_What you should do_
Exactly those lines that run from the one containing "blue pot [338,490,441,578]" through the last line of the entries below should be printed, and no others.

_Records provided_
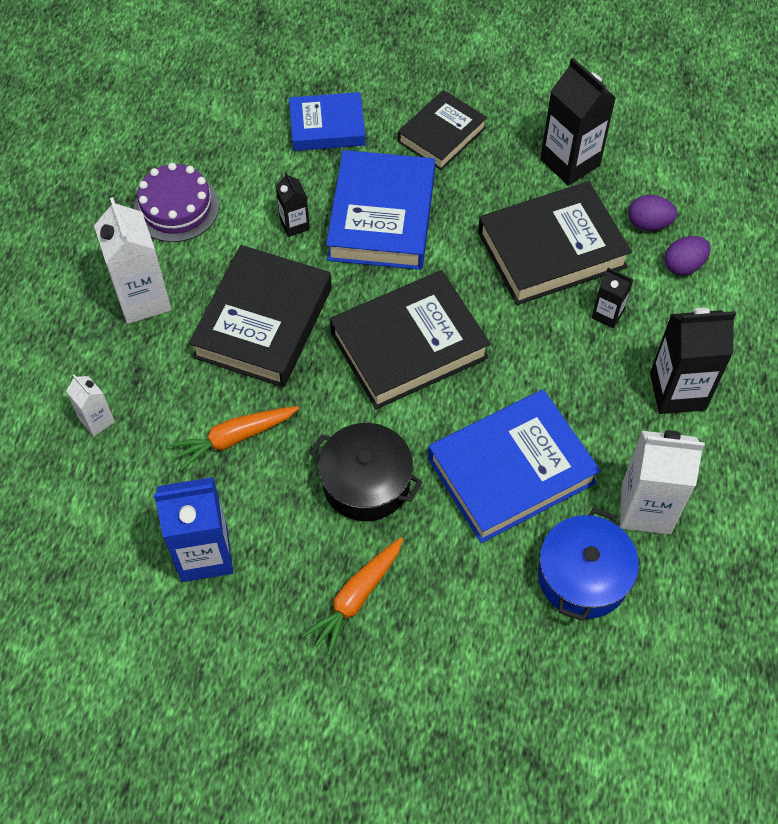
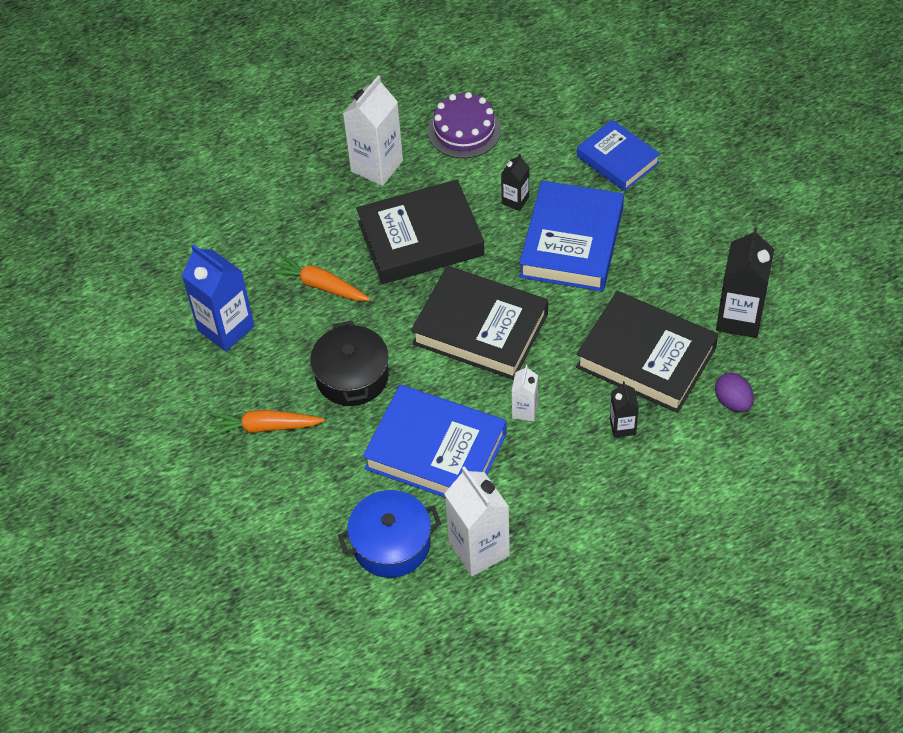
camera: 55 degrees right, 5 degrees down
white carton [66,374,115,436] -> white carton moved to [512,365,538,421]
blue book [326,150,435,270] -> blue book turned 45 degrees counterclockwise [519,181,624,291]
black book [398,90,487,170] -> none
black carton [650,308,736,414] -> none
purple egg [664,236,711,275] -> none

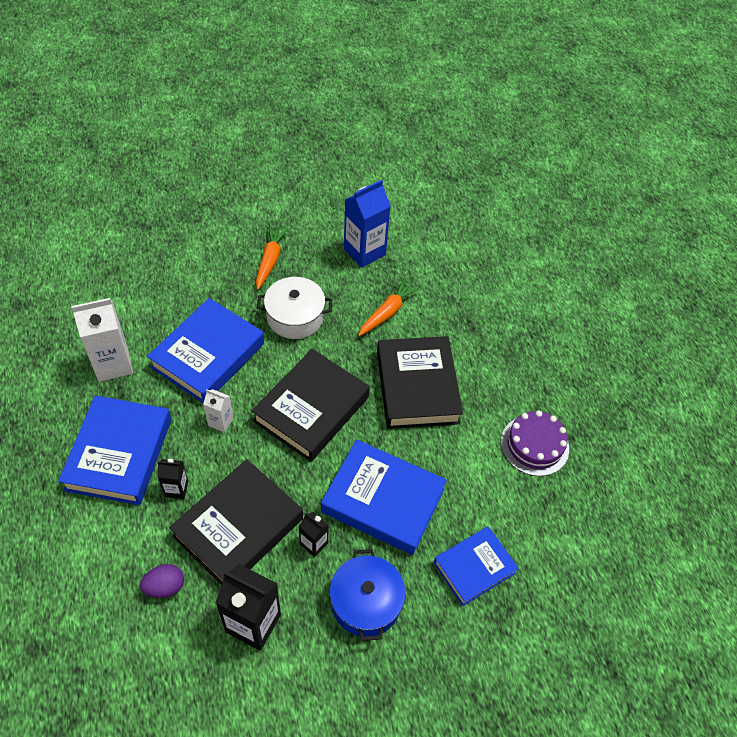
camera: 95 degrees right, 0 degrees up
black pot [310,321,389,406] -> white pot [257,277,332,339]
blue pot [338,490,441,578] -> blue pot moved to [330,549,406,641]
white carton [343,76,403,186] -> none
black carton [501,154,529,211] -> black carton moved to [299,512,329,557]
none -> blue book [58,395,171,505]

_Exercise result_
blue pot [338,490,441,578] -> blue pot moved to [330,549,406,641]
white carton [343,76,403,186] -> none
black carton [501,154,529,211] -> black carton moved to [299,512,329,557]
none -> blue book [58,395,171,505]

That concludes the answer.